In the records below, pick out all lines containing the word "camera".

BEGIN Exercise inputs

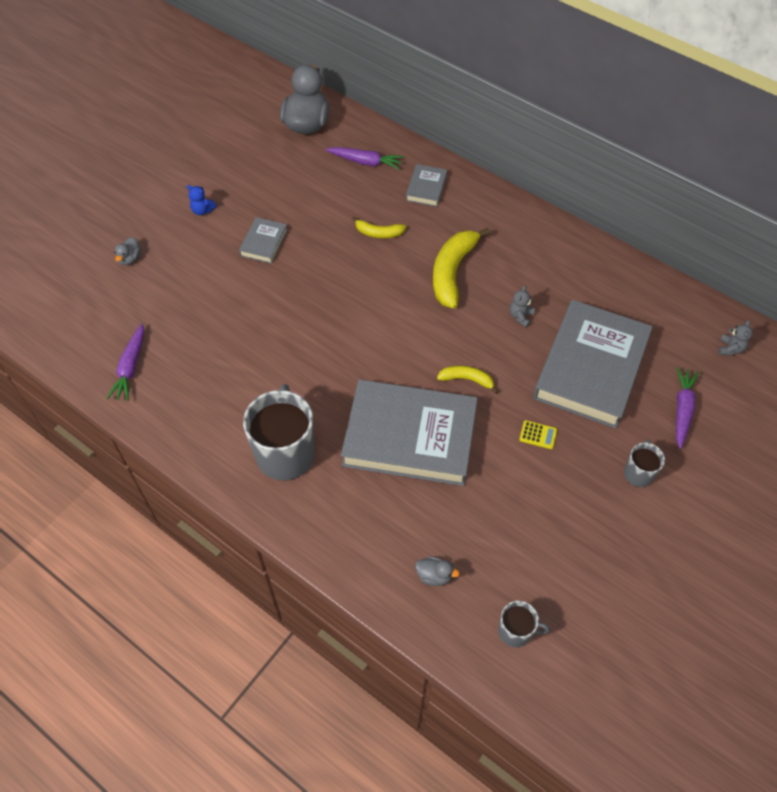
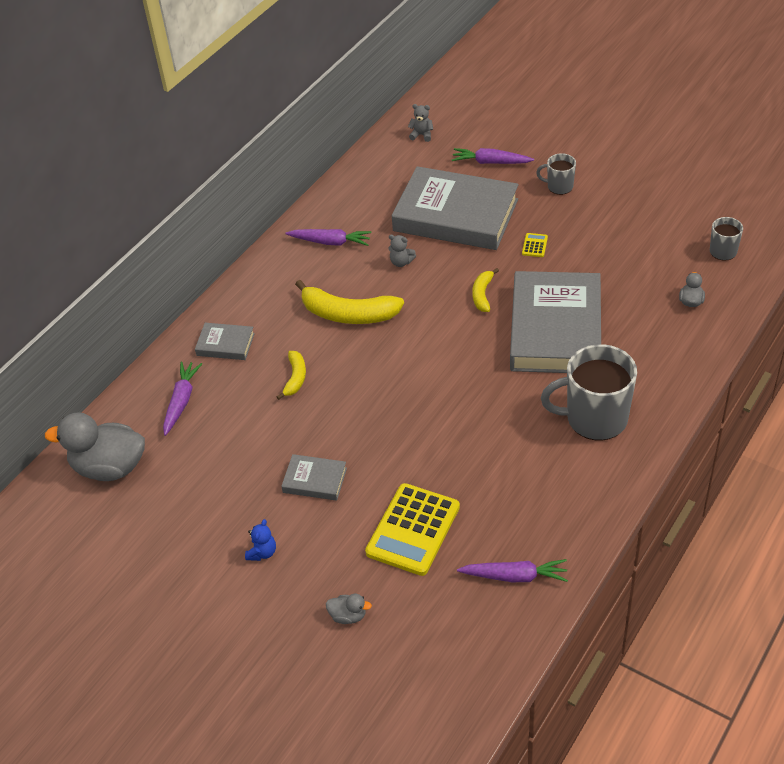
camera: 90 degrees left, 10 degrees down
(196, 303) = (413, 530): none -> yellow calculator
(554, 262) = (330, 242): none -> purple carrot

END Exercise inputs
BEGIN Exercise inputs

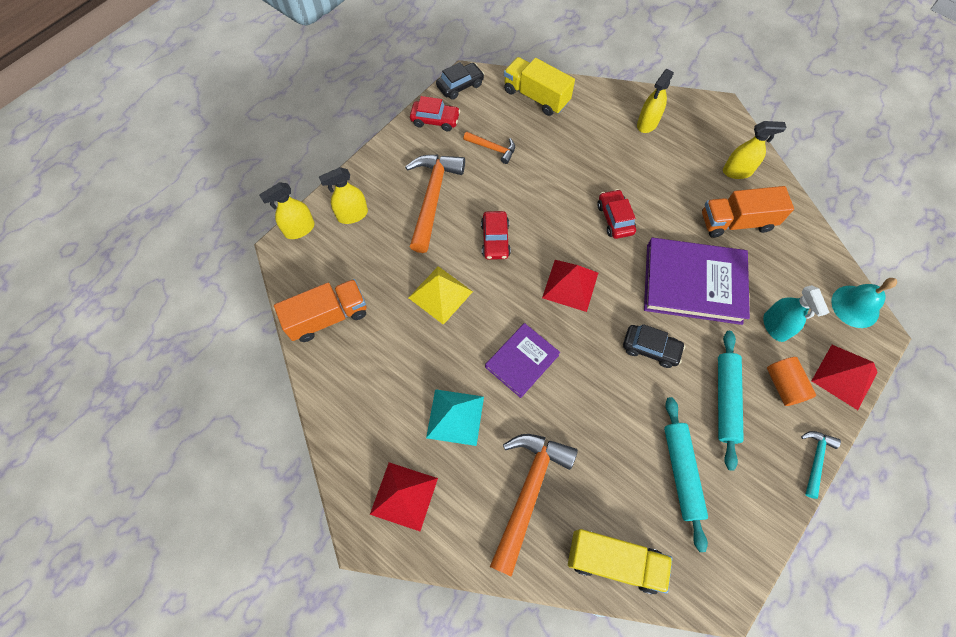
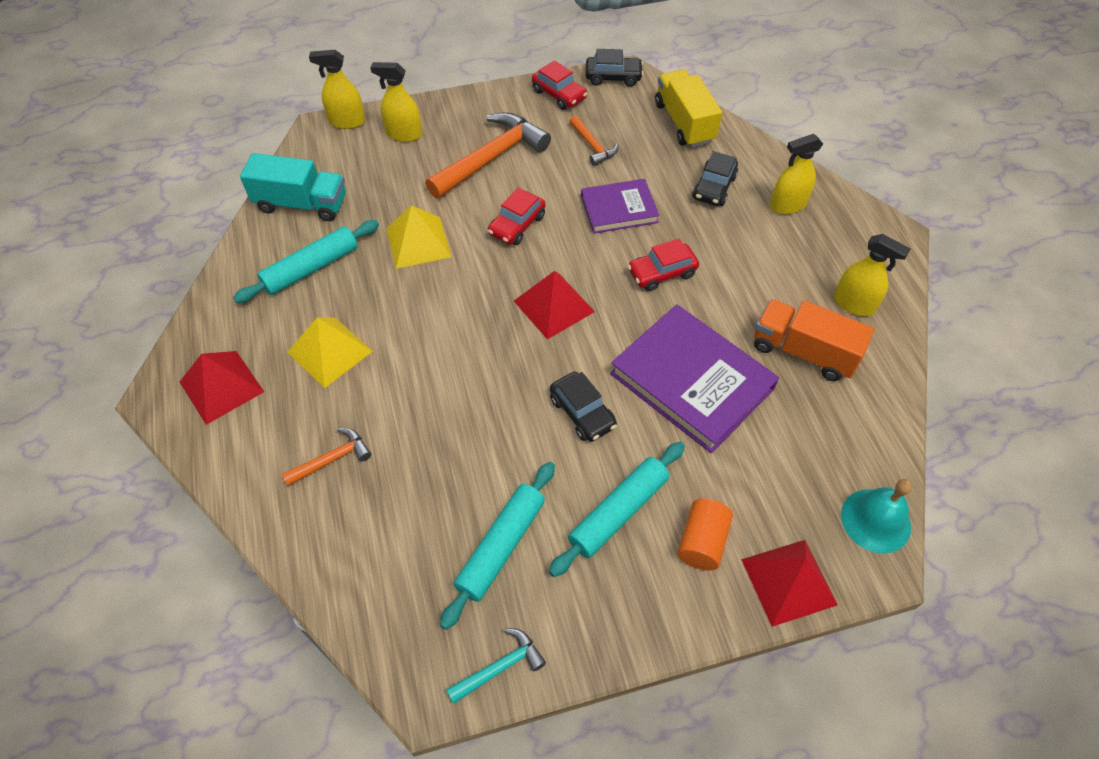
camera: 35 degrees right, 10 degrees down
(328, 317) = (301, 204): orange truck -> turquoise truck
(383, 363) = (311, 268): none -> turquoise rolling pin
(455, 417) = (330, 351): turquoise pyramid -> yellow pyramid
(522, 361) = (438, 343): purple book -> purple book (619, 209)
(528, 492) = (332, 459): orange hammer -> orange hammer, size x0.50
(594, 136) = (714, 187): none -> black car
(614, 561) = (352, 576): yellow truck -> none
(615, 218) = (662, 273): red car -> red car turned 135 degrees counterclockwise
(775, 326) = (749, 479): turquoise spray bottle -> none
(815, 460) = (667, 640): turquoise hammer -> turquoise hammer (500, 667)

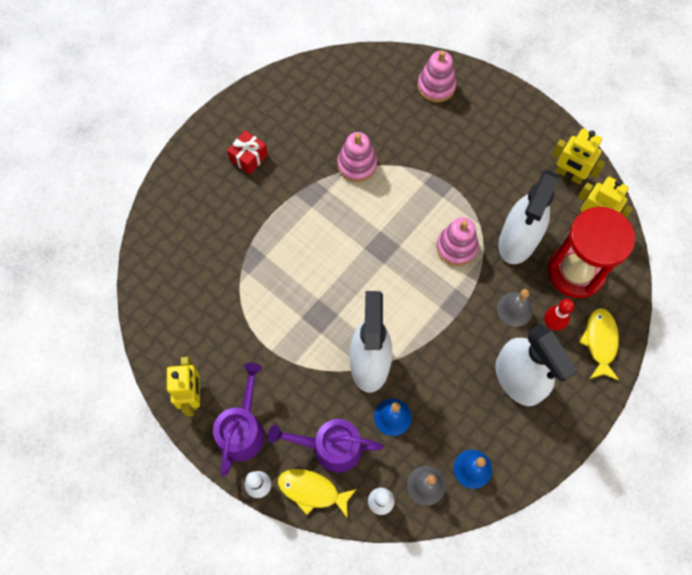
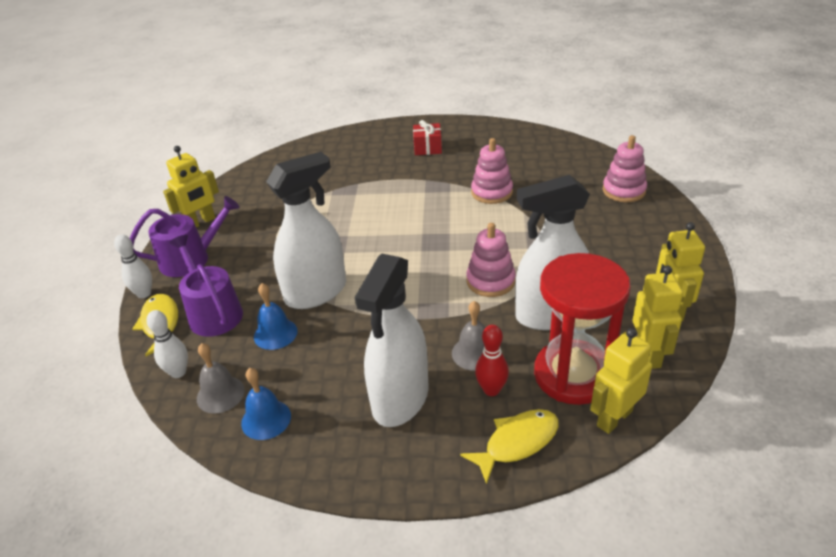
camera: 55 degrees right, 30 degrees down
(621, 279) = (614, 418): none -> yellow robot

END Exercise inputs
BEGIN Exercise inputs

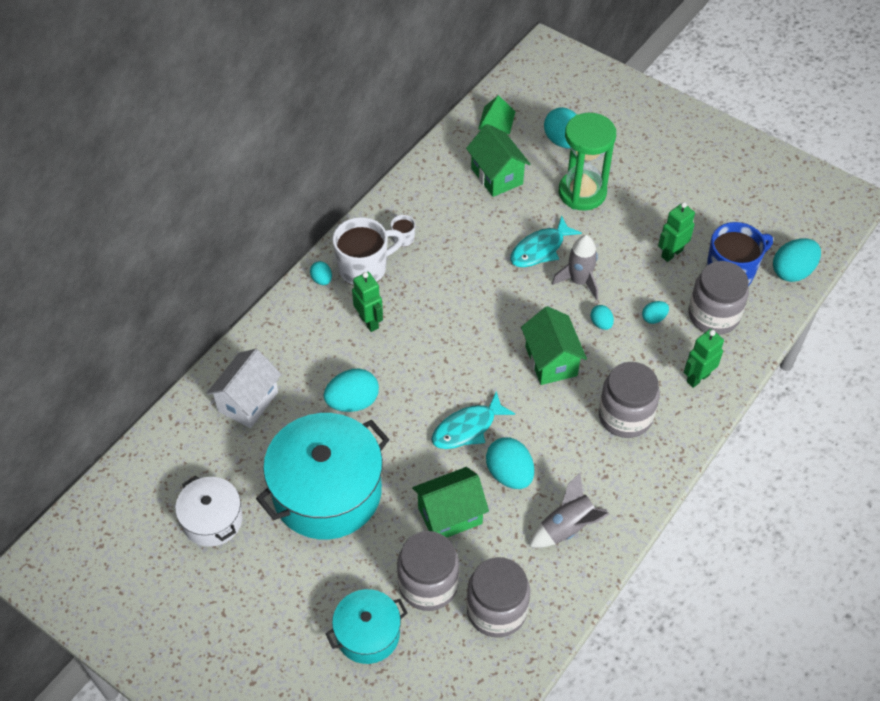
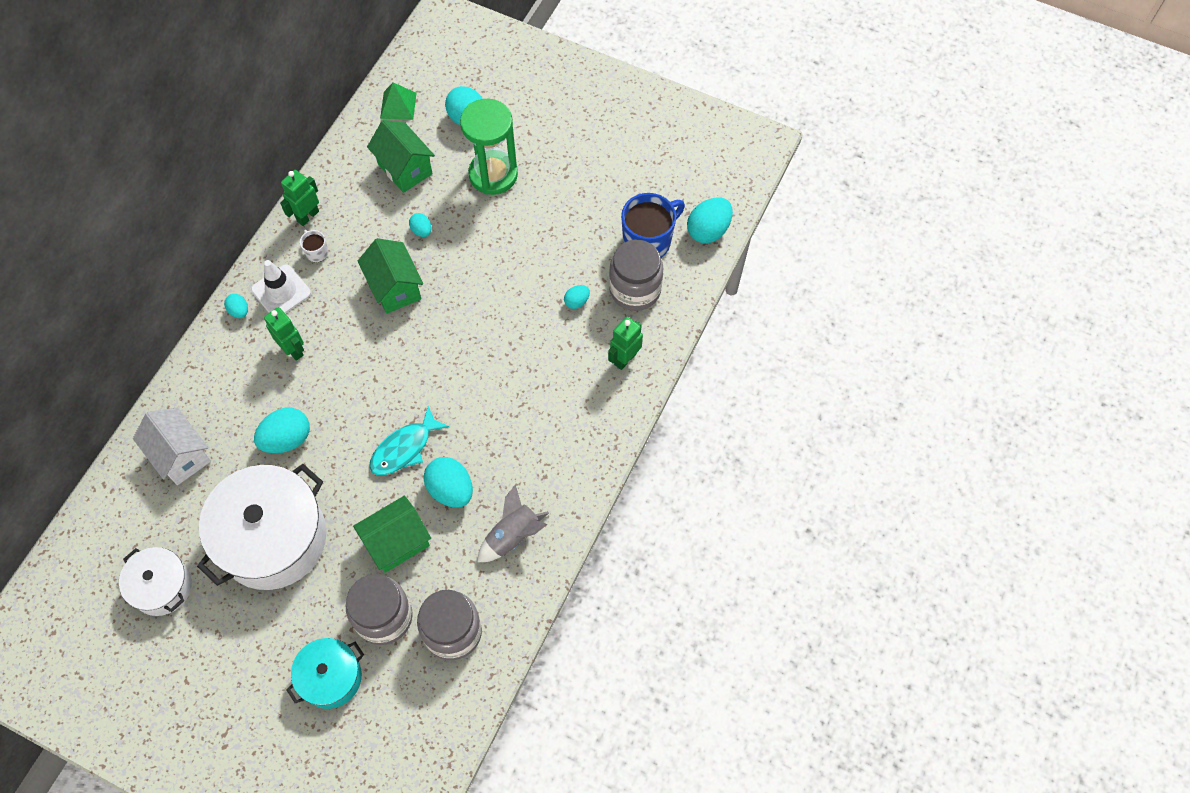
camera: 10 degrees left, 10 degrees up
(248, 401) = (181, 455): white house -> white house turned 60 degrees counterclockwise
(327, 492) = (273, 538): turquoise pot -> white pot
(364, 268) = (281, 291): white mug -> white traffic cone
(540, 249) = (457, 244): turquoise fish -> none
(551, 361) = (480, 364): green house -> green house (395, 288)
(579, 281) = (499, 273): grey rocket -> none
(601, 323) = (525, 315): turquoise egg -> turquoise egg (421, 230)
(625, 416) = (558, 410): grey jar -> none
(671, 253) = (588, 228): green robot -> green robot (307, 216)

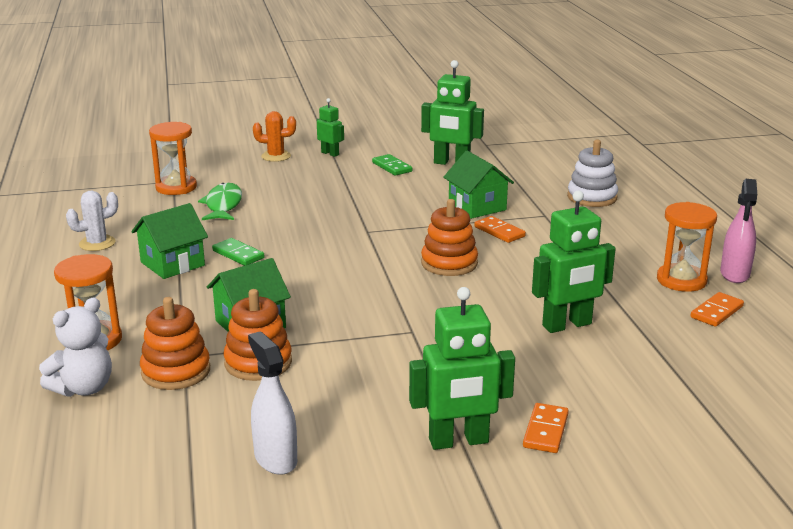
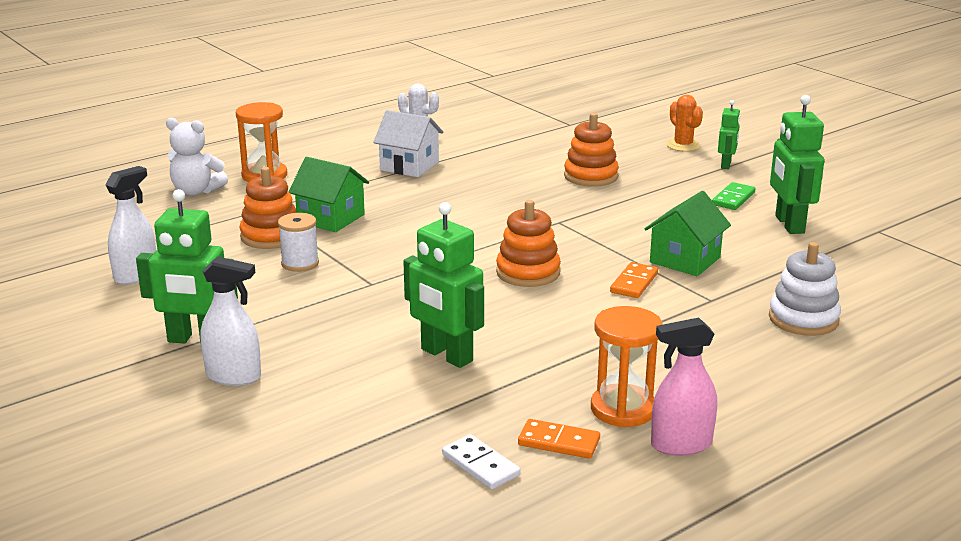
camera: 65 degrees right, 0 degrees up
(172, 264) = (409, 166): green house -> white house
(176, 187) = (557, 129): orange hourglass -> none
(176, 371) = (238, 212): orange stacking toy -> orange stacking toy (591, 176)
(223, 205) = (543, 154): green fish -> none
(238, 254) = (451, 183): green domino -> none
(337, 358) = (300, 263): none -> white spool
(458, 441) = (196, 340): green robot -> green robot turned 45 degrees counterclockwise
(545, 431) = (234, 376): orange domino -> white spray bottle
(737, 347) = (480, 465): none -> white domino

END Exercise inputs

■ Problem solution ■
camera: 90 degrees left, 10 degrees down
camera: 35 degrees right, 10 degrees down
camera: 55 degrees right, 30 degrees down
camera: 10 degrees left, 10 degrees up
camera: 65 degrees right, 0 degrees up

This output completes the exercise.